List each line in the records below that contains the string "grace".
______
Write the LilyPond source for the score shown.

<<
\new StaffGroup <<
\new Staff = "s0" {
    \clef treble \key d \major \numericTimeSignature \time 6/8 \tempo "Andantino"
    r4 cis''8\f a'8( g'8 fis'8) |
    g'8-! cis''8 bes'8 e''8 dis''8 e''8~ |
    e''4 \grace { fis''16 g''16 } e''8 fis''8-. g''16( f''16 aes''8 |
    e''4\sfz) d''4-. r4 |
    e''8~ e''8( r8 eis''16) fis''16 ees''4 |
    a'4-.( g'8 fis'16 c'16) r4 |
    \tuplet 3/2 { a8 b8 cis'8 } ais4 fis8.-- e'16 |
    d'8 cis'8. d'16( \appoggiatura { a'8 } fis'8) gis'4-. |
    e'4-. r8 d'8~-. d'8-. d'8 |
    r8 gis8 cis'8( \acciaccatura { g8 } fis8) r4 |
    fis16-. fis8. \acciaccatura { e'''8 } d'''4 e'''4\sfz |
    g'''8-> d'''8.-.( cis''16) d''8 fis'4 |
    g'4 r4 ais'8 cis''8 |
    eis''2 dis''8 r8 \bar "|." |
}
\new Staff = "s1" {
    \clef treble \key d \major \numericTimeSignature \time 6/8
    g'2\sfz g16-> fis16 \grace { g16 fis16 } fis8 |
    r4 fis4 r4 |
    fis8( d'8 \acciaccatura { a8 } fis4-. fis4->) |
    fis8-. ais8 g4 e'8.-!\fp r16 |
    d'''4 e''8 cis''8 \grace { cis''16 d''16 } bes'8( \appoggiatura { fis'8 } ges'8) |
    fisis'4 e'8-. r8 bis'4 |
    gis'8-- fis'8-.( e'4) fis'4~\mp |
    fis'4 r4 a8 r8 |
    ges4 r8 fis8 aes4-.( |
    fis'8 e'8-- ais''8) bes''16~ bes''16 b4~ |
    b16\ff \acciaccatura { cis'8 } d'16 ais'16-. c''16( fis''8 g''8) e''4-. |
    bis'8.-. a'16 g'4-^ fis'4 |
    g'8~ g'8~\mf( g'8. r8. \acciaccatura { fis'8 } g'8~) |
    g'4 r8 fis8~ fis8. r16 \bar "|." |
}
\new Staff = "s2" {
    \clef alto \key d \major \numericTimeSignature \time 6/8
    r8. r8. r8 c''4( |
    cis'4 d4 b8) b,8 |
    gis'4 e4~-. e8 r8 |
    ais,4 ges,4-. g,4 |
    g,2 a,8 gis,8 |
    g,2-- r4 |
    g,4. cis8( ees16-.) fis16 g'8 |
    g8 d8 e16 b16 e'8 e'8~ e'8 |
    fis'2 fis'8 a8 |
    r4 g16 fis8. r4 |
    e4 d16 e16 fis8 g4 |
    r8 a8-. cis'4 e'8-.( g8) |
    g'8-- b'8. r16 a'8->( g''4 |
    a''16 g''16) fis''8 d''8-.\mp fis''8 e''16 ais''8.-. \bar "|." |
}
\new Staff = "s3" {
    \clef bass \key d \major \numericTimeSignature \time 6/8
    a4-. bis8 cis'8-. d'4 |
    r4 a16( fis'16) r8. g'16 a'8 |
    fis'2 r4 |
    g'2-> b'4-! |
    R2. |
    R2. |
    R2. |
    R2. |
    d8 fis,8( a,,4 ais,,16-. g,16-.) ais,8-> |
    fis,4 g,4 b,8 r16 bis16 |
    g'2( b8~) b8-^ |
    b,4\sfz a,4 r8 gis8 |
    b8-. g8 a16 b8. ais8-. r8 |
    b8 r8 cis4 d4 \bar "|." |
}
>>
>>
______
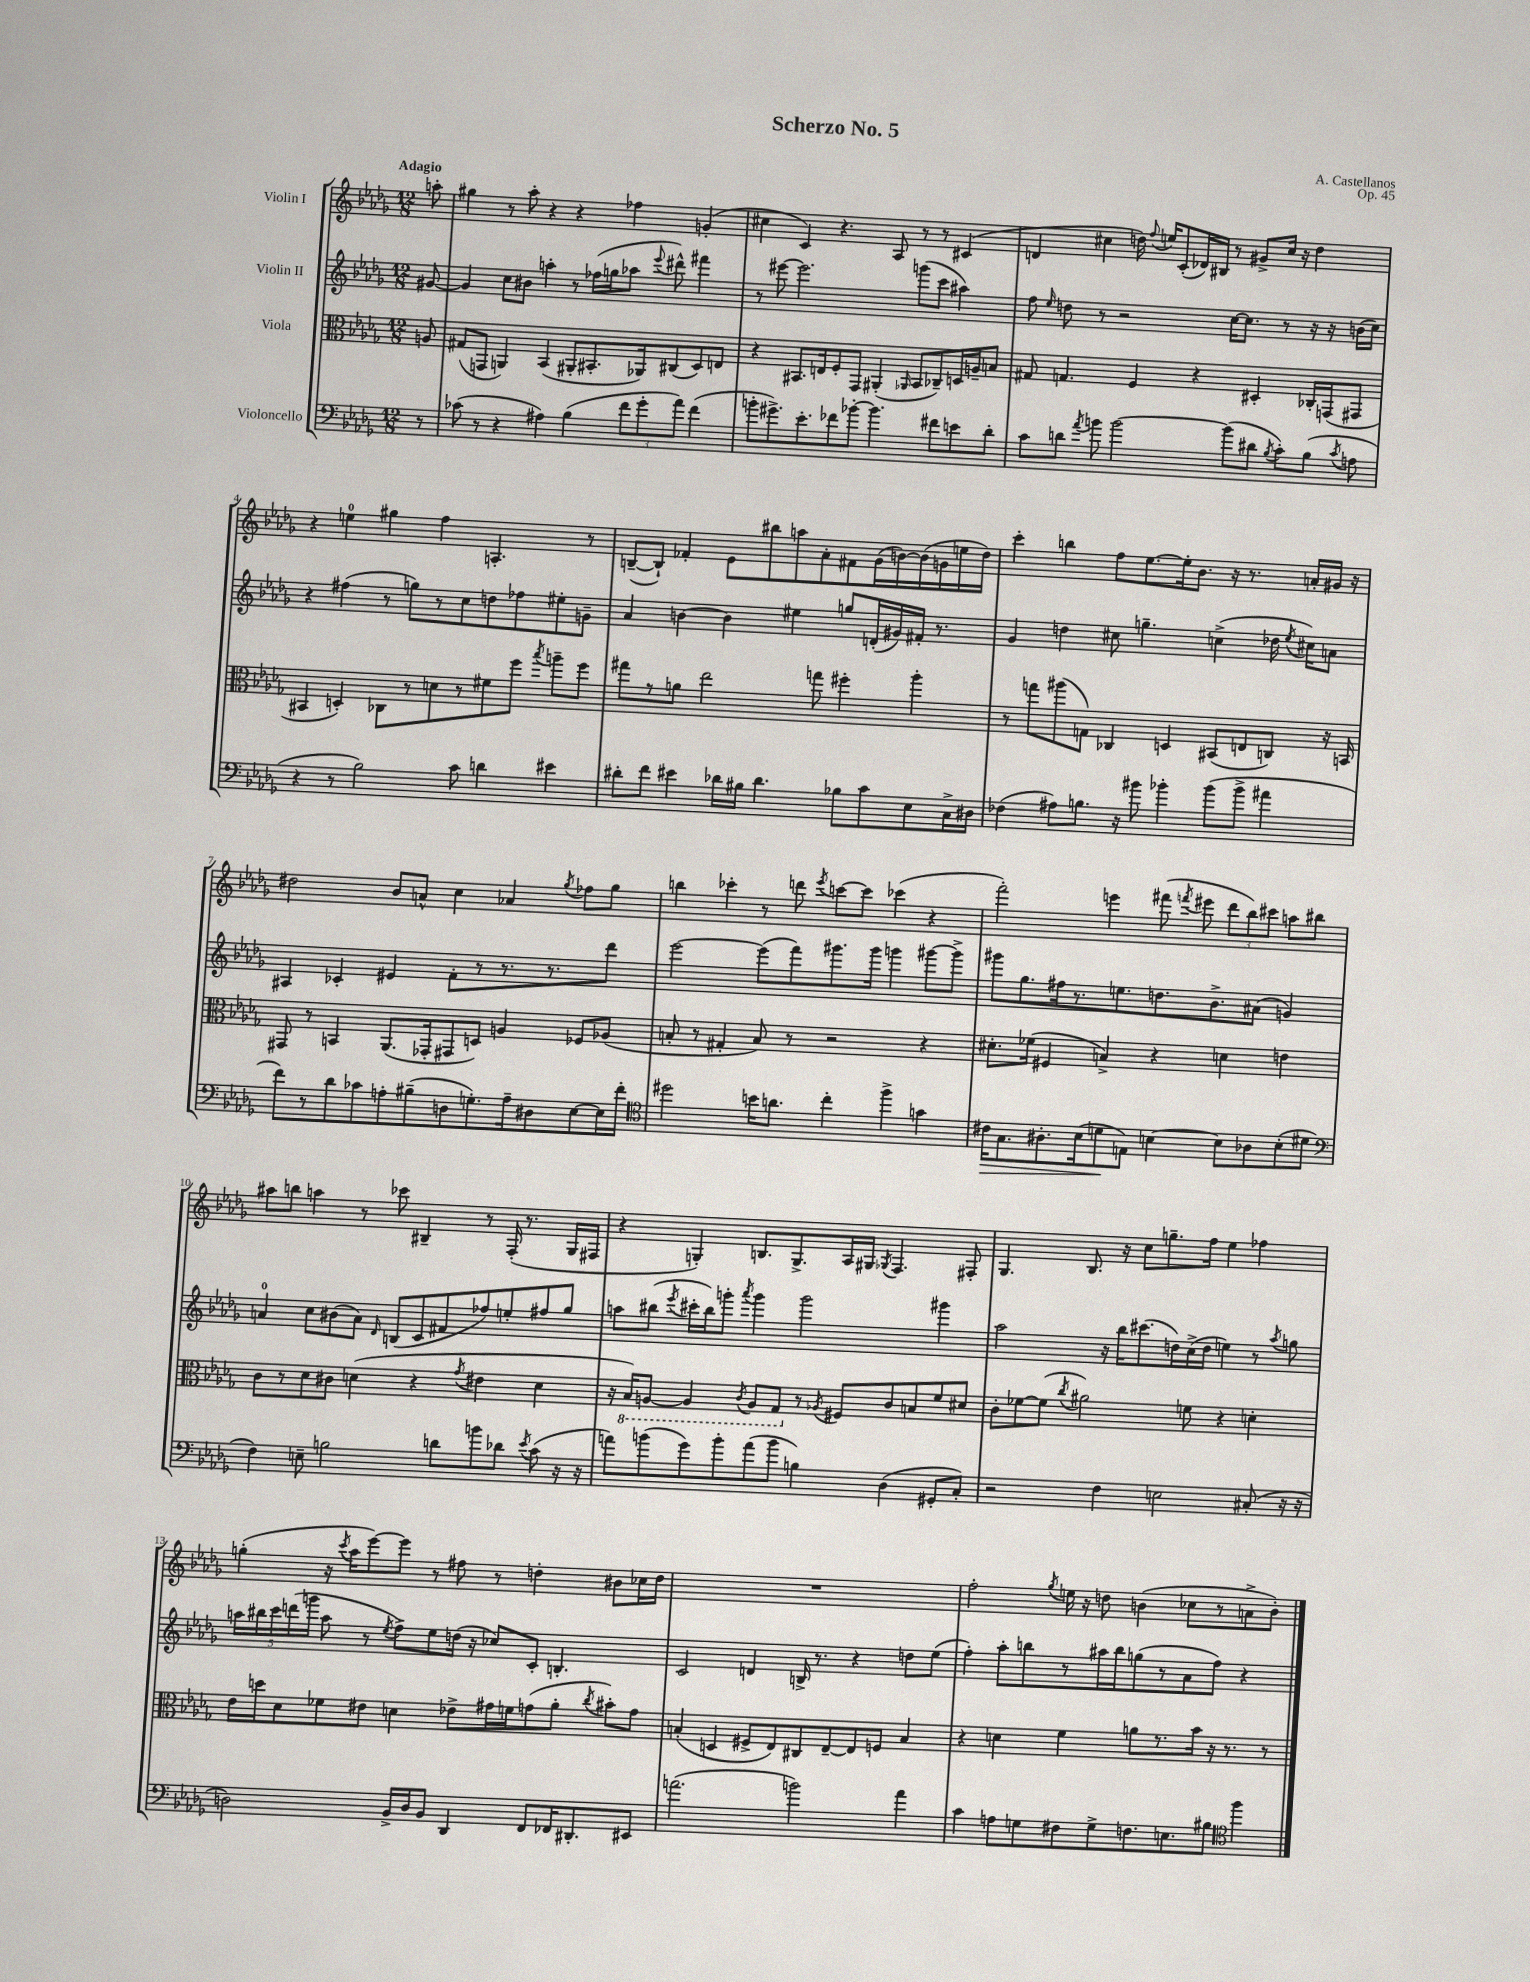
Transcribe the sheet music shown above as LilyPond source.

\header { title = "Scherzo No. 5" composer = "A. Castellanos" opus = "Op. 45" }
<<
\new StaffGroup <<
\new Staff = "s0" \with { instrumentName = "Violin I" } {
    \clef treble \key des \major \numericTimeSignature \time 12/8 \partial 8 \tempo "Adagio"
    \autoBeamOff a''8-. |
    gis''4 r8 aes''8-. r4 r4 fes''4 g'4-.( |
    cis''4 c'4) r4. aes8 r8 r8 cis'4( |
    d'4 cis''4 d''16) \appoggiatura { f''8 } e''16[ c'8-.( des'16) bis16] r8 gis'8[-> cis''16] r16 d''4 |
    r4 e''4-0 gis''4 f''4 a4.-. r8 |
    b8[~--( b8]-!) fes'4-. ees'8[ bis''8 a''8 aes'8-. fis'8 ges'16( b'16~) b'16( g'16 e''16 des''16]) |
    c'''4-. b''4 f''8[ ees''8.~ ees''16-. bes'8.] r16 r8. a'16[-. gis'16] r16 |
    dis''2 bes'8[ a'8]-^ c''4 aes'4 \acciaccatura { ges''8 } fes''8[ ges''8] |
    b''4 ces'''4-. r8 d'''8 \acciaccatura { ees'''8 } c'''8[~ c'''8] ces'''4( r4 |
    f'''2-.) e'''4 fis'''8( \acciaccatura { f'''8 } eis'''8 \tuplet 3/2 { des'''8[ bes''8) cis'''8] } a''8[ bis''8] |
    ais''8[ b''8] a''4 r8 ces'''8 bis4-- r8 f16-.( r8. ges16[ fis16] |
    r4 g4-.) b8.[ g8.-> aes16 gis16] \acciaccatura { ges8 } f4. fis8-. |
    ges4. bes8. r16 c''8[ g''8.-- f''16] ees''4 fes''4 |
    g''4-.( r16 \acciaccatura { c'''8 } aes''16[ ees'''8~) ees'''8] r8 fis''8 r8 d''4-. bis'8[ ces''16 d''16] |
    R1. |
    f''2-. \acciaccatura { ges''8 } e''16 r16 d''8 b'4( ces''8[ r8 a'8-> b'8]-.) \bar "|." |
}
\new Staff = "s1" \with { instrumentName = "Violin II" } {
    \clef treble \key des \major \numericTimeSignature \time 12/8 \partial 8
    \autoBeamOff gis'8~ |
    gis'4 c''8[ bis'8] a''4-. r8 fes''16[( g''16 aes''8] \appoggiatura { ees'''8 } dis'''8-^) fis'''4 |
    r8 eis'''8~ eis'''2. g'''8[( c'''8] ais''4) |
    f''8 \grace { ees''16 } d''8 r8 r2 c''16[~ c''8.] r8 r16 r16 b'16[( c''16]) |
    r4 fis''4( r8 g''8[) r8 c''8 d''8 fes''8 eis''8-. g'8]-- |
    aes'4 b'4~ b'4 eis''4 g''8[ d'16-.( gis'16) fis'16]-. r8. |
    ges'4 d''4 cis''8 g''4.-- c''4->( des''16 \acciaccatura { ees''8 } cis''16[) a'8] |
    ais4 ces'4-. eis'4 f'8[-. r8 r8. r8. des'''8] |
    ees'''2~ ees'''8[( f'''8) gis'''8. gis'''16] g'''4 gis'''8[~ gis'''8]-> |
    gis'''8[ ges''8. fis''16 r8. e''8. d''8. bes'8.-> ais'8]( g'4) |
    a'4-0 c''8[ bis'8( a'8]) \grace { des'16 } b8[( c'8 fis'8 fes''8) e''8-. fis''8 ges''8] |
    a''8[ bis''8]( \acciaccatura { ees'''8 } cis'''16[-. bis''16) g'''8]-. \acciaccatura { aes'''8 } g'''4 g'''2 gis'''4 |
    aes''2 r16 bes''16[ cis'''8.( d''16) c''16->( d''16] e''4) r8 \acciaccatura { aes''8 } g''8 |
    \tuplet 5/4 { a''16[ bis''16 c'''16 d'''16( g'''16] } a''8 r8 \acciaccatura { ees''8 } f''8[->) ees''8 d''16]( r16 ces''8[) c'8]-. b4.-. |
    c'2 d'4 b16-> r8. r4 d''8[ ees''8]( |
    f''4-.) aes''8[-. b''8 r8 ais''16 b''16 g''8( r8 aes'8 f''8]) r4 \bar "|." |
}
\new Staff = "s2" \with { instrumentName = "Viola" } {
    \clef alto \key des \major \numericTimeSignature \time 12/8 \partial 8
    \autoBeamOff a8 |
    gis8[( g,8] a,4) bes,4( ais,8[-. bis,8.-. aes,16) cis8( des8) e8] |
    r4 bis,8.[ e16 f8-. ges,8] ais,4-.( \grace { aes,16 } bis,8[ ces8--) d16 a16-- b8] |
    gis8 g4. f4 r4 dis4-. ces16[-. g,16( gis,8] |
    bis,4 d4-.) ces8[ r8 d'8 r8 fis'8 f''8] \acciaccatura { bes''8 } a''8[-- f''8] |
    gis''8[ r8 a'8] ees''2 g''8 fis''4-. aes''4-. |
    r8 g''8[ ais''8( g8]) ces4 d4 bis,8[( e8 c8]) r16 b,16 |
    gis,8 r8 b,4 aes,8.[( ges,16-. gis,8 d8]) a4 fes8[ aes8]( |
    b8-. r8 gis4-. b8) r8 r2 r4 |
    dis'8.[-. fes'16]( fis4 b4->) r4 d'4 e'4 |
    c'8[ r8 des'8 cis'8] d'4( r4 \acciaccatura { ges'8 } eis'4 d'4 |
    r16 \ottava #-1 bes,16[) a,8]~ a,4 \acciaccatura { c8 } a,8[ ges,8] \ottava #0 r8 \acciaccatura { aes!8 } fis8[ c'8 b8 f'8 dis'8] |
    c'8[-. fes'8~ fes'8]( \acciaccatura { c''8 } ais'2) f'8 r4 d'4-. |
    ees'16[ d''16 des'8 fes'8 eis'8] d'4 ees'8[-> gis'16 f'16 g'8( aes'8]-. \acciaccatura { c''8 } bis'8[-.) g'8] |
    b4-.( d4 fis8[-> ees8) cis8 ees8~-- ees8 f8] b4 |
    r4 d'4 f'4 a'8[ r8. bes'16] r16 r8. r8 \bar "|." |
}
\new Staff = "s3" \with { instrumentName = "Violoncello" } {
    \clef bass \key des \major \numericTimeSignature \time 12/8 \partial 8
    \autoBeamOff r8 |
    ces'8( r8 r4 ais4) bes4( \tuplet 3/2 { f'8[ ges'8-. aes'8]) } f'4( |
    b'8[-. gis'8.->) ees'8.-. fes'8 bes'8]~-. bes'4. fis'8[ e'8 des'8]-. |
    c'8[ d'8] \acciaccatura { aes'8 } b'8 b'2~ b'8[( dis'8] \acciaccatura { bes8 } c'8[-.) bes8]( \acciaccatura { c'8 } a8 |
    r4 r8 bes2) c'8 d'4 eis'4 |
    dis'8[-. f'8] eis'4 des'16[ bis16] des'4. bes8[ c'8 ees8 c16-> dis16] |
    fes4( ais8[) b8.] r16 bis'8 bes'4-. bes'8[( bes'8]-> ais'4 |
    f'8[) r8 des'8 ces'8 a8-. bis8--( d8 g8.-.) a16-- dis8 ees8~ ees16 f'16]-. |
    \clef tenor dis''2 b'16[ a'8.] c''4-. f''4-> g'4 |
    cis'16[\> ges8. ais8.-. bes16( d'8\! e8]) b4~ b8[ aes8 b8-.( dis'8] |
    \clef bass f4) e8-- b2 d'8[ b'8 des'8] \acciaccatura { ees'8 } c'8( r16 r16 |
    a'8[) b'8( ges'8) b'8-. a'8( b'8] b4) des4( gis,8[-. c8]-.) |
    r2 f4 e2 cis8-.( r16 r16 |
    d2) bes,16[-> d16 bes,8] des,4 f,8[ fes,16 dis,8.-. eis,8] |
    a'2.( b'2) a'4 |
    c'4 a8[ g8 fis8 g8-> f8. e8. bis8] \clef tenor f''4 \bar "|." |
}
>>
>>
______
▸ **Completed task**:
    e''4 \grace { fis''16 g''16 } e''8 fis''8-. g''16( f''16 aes''8 |
    g'2\sfz g16-> fis16 \grace { g16 fis16 } fis8 |
    d'''4 e''8 cis''8 \grace { cis''16 d''16 } bes'8( \appoggiatura { fis'8 } ges'8) |
    f''8 \grace { ees''16 } d''8 r8 r2 c''16[~ c''8.] r8 r16 r16 b'16[( c''16]) |
    a'4-0 c''8[ bis'8( a'8]) \grace { des'16 } b8[( c'8 fis'8 fes''8) e''8-. fis''8 ges''8] |
    r4 bis,8.[ e16 f8-. ges,8] ais,4-.( \grace { aes,16 } bis,8[ ces8--) d16 a16-- b8] |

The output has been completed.